» EXERCISE DETAILS
Pictures are to be left out, and only the lines below starting at the one with "R4: 33k (BR_L, GND) -> 1k (BR_L, GND)" and ending at the one with "R2: 8.2k (BR_L, VOL2) -> 8.2k (+9V, BR_L)" are to be reproduced, each exactly, both ends included.
DATA RECORDS Start Marker
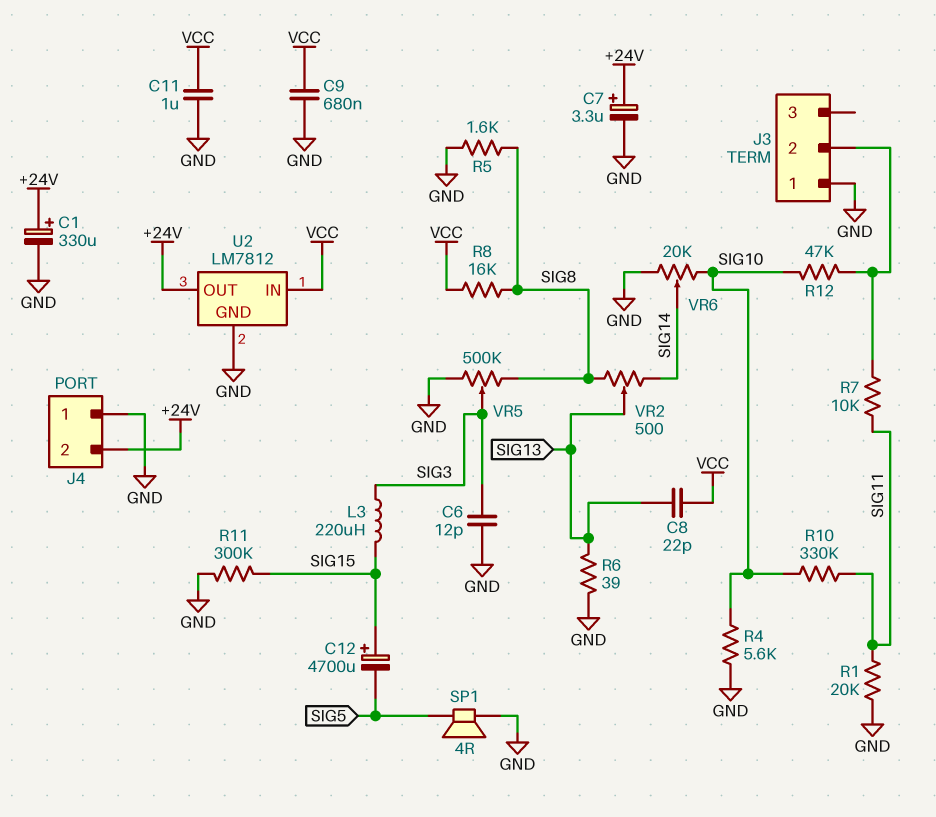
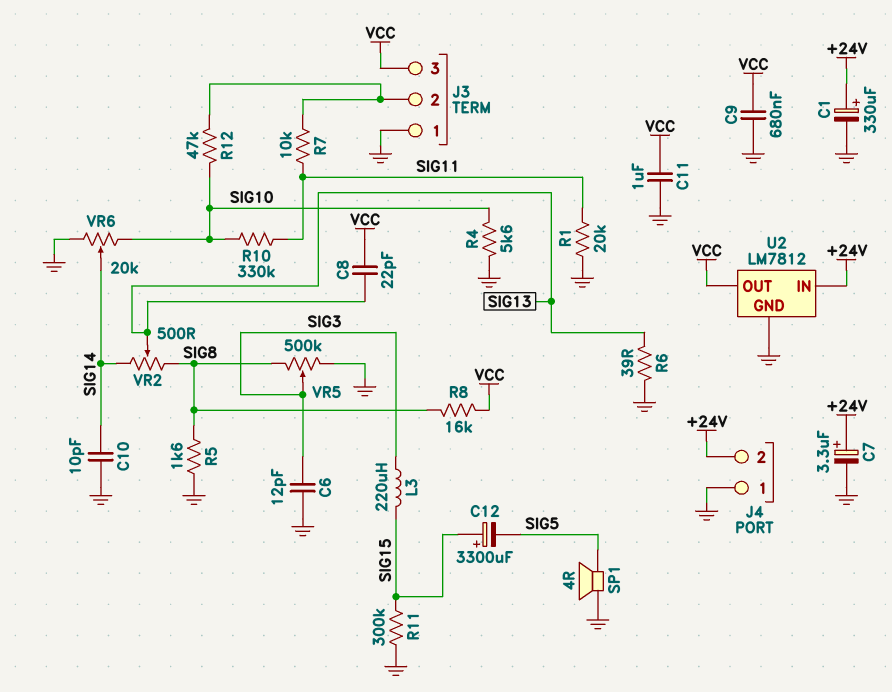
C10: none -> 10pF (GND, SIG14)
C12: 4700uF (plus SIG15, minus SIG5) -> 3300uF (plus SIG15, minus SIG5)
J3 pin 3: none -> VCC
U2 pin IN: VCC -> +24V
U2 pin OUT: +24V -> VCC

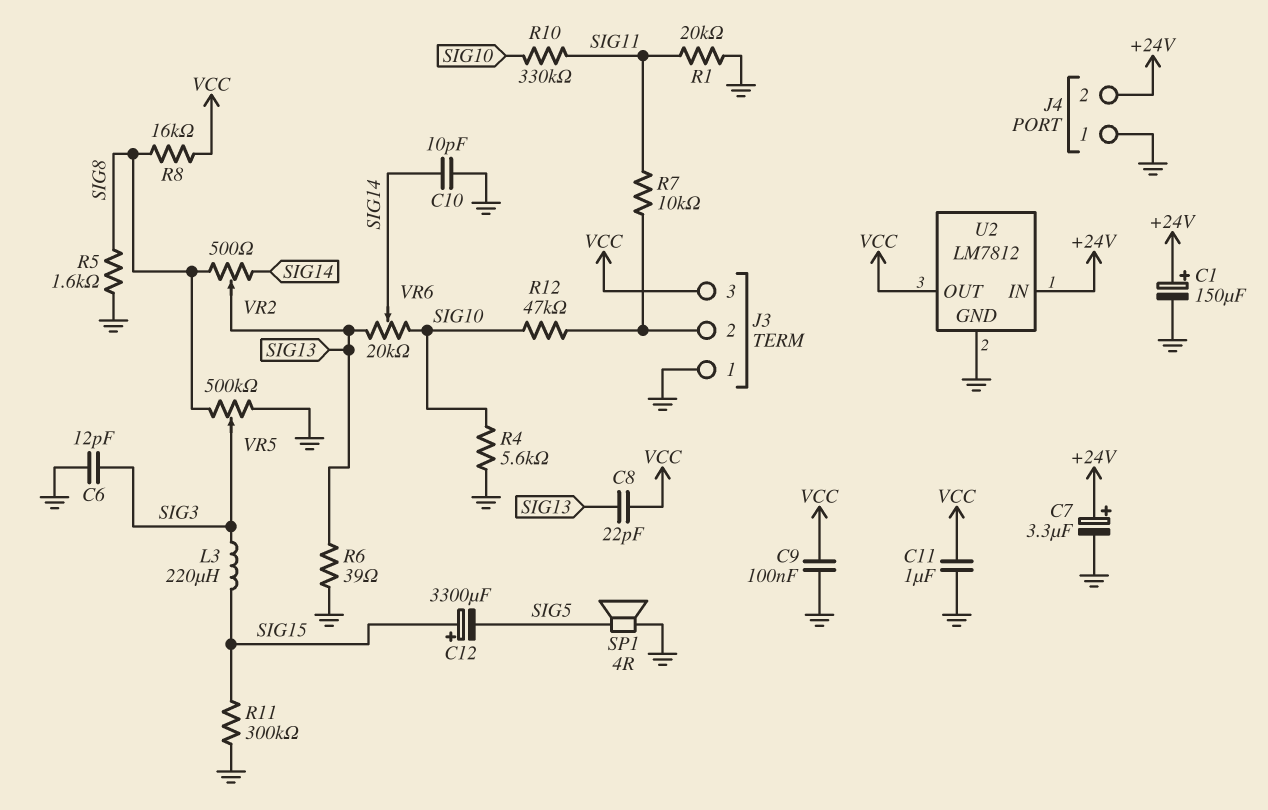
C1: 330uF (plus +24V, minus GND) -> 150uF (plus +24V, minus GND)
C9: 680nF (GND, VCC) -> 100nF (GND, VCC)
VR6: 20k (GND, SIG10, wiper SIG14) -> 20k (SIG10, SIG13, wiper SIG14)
DATA RECORDS End Marker
DATA RECORDS Start Marker
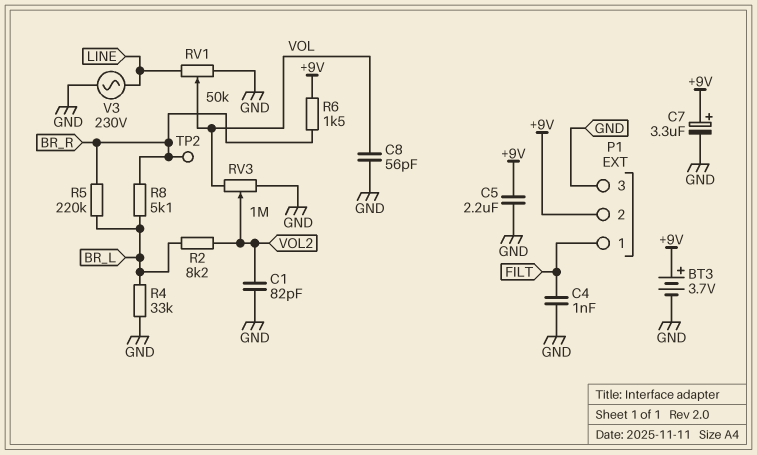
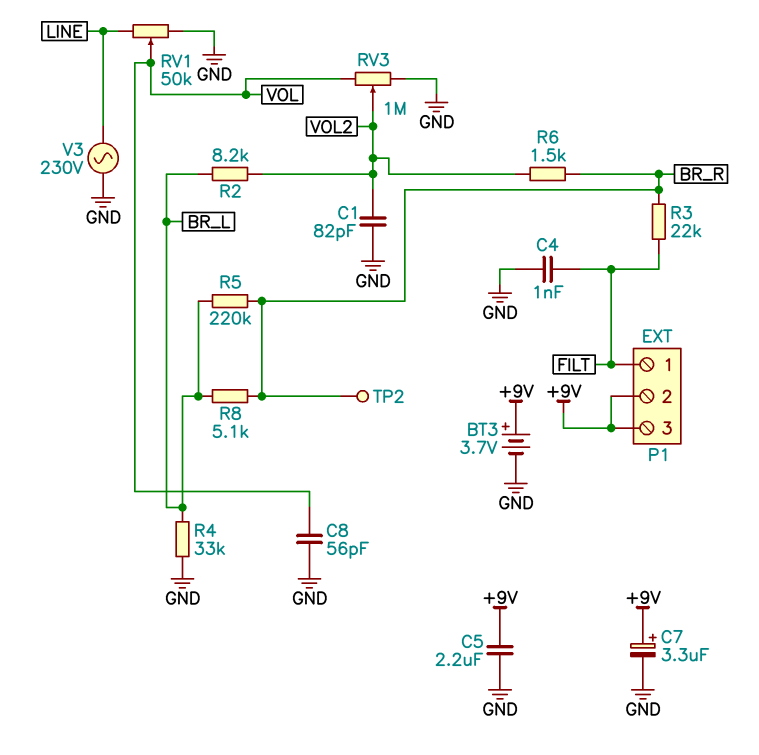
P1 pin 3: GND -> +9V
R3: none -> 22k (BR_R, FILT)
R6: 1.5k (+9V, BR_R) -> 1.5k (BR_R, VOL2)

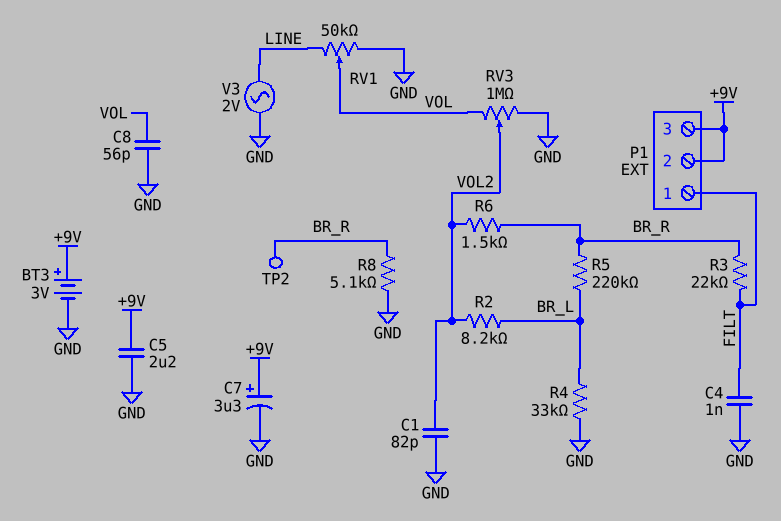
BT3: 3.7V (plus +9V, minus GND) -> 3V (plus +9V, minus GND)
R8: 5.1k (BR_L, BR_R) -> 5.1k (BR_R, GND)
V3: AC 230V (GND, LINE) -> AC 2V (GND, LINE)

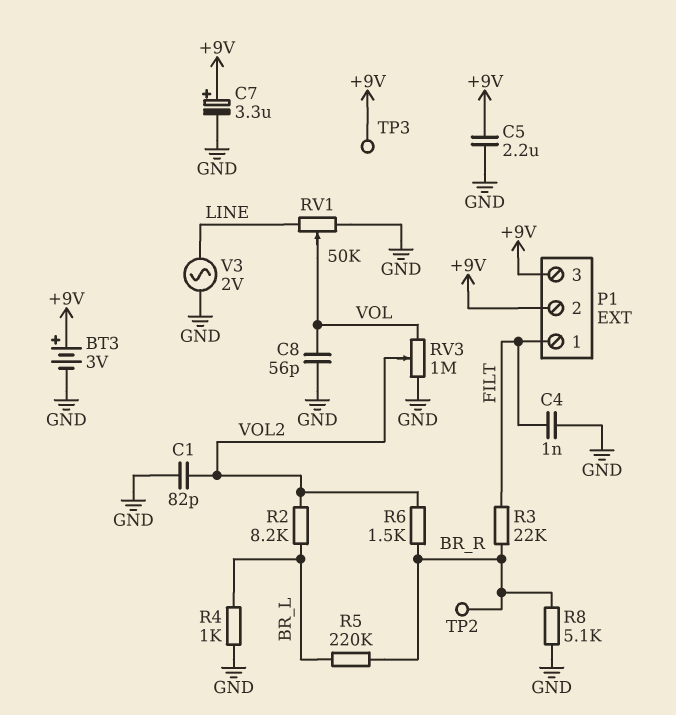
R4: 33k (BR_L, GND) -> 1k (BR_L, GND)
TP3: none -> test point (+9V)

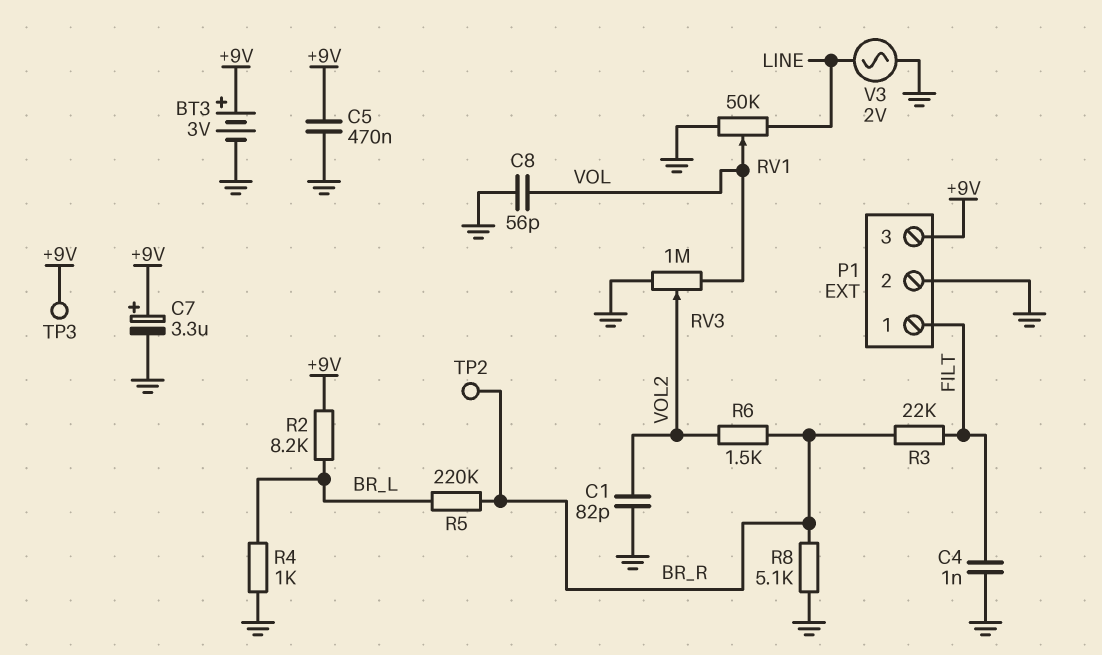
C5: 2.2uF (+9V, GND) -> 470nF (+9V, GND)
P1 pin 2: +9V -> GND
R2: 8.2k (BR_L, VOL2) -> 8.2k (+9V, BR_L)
DATA RECORDS End Marker
» OUTPUT BELOW
R4: 33k (BR_L, GND) -> 1k (BR_L, GND)
TP3: none -> test point (+9V)

C5: 2.2uF (+9V, GND) -> 470nF (+9V, GND)
P1 pin 2: +9V -> GND
R2: 8.2k (BR_L, VOL2) -> 8.2k (+9V, BR_L)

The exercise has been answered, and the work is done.